▶ **Entries shown**
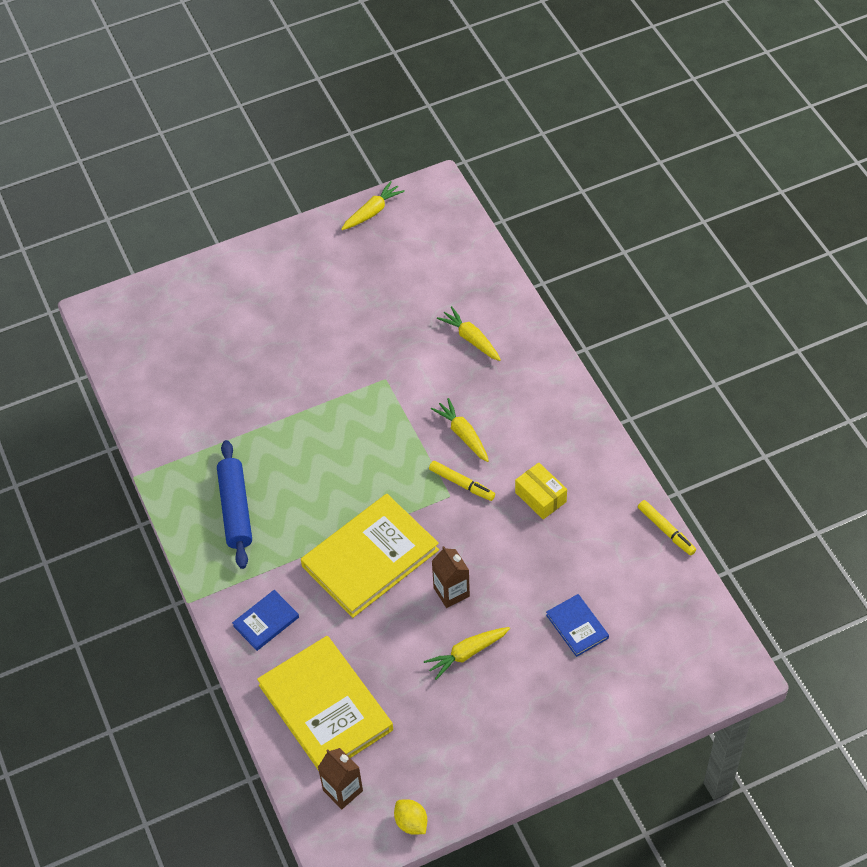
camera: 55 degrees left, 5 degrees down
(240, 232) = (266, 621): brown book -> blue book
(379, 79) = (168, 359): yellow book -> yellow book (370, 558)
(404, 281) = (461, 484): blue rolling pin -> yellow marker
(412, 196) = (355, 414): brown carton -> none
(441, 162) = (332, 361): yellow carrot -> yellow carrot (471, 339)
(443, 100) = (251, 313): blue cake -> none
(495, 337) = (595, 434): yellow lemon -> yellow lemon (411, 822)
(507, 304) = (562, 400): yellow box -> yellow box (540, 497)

▶ **Assignment**
All lines of the records containing "blue" should be shown.

▶ **Your solution**
(240, 232) = (266, 621): brown book -> blue book
(404, 281) = (461, 484): blue rolling pin -> yellow marker
(443, 100) = (251, 313): blue cake -> none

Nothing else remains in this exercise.